WHAT THE EXERCISE ASKS = Could you please output all of the data exactly, without the images?

SUPPLIED MATERIAL =
* * * *

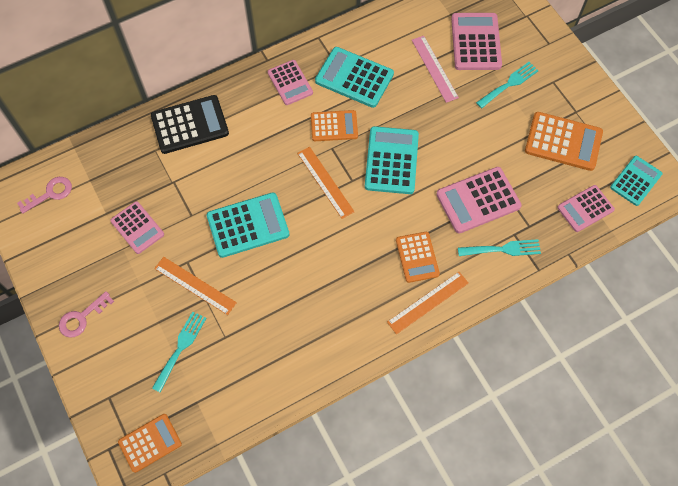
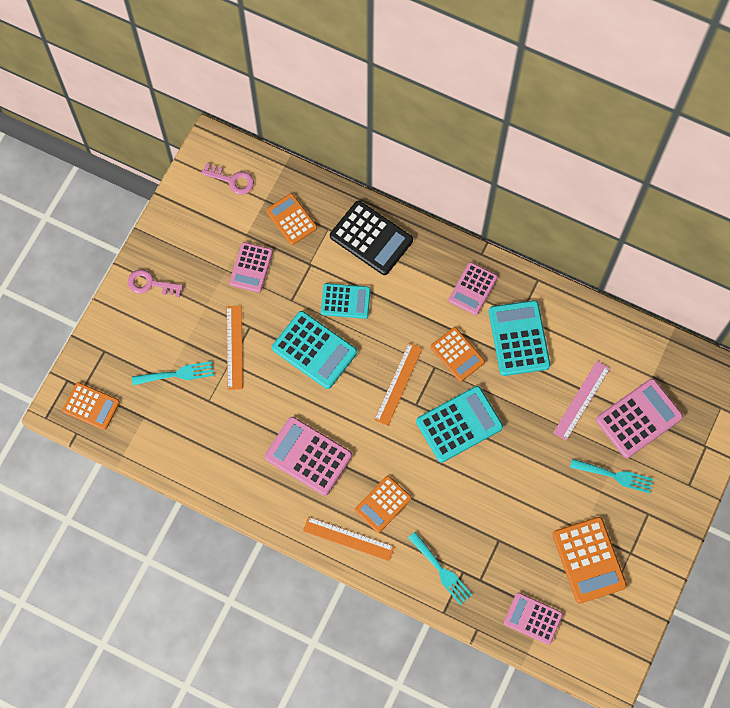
camera: 55 degrees right, 5 degrees up
pink calculator [436,167,522,233] -> pink calculator moved to [265,417,352,496]
turquoise calculator [610,156,662,206] -> turquoise calculator moved to [321,283,371,319]
none -> orange calculator [266,193,317,245]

* * * *

EXPECTED OUTPUT =
camera: 55 degrees right, 5 degrees up
pink calculator [436,167,522,233] -> pink calculator moved to [265,417,352,496]
turquoise calculator [610,156,662,206] -> turquoise calculator moved to [321,283,371,319]
none -> orange calculator [266,193,317,245]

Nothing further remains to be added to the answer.